TRY IT » Give back, word for word, only the lines from the one containing "Q201: NPN BC547" to the end of the listing below.

ENTRIES PROVIDED »
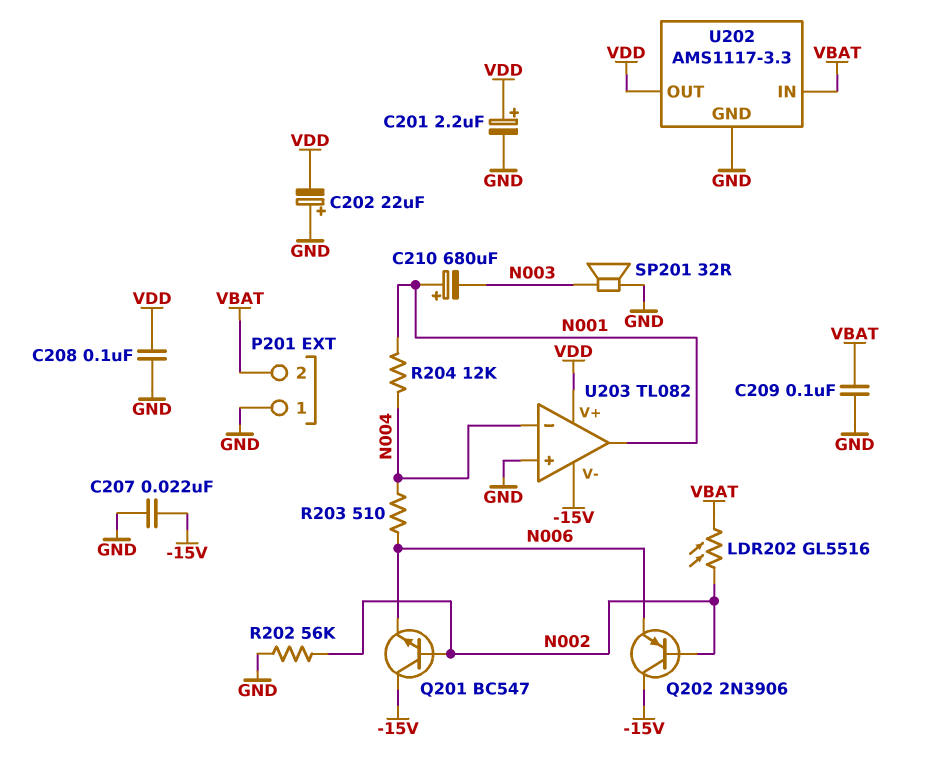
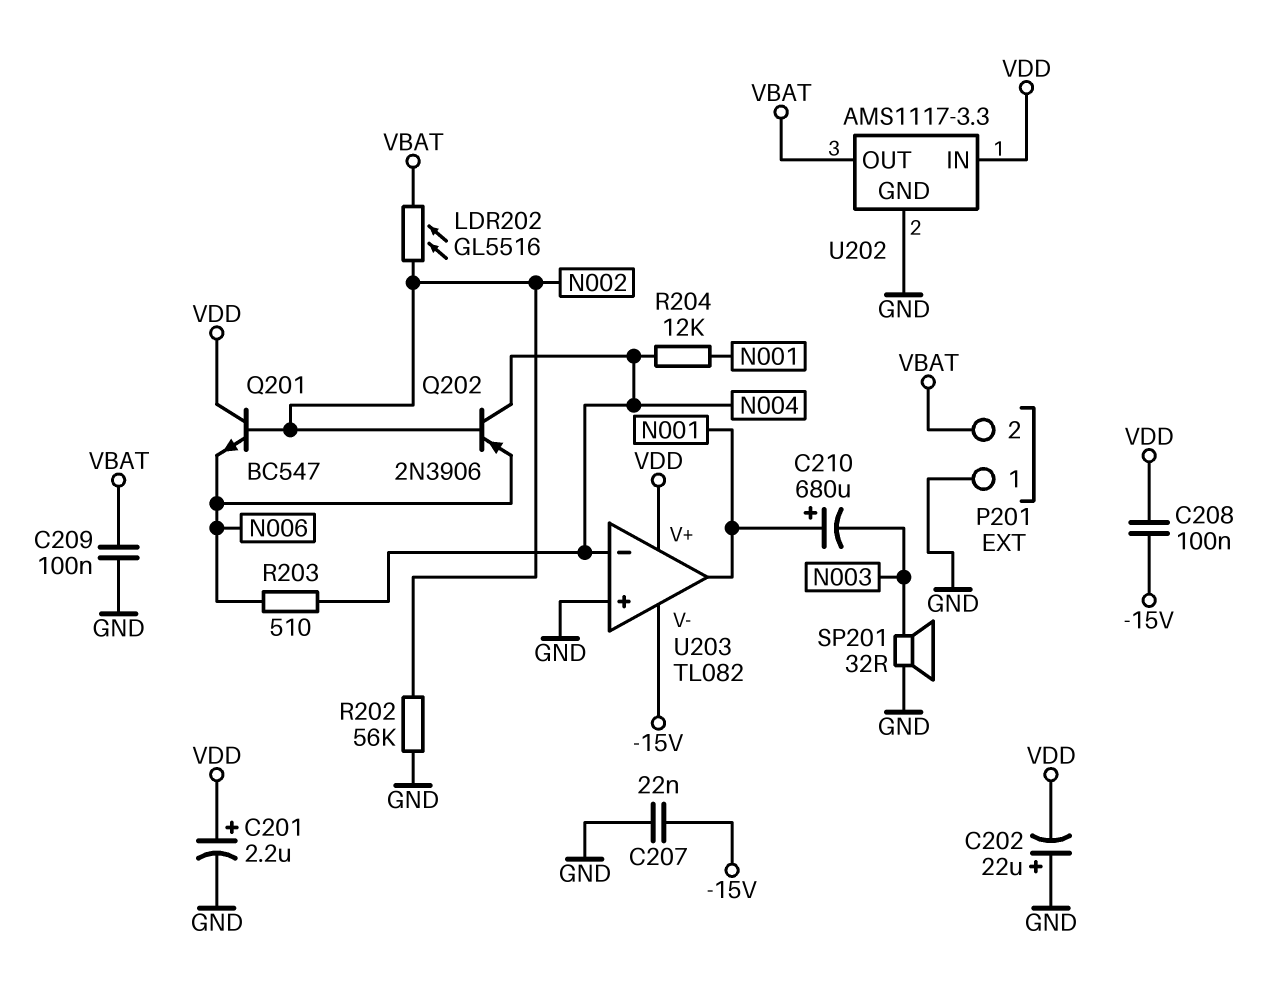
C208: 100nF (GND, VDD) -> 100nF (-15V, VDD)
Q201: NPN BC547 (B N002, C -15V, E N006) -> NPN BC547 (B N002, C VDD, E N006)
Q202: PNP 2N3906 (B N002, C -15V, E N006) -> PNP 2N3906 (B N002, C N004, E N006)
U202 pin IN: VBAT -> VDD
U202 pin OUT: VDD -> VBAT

EXPECTED ANSWER »
Q201: NPN BC547 (B N002, C -15V, E N006) -> NPN BC547 (B N002, C VDD, E N006)
Q202: PNP 2N3906 (B N002, C -15V, E N006) -> PNP 2N3906 (B N002, C N004, E N006)
U202 pin IN: VBAT -> VDD
U202 pin OUT: VDD -> VBAT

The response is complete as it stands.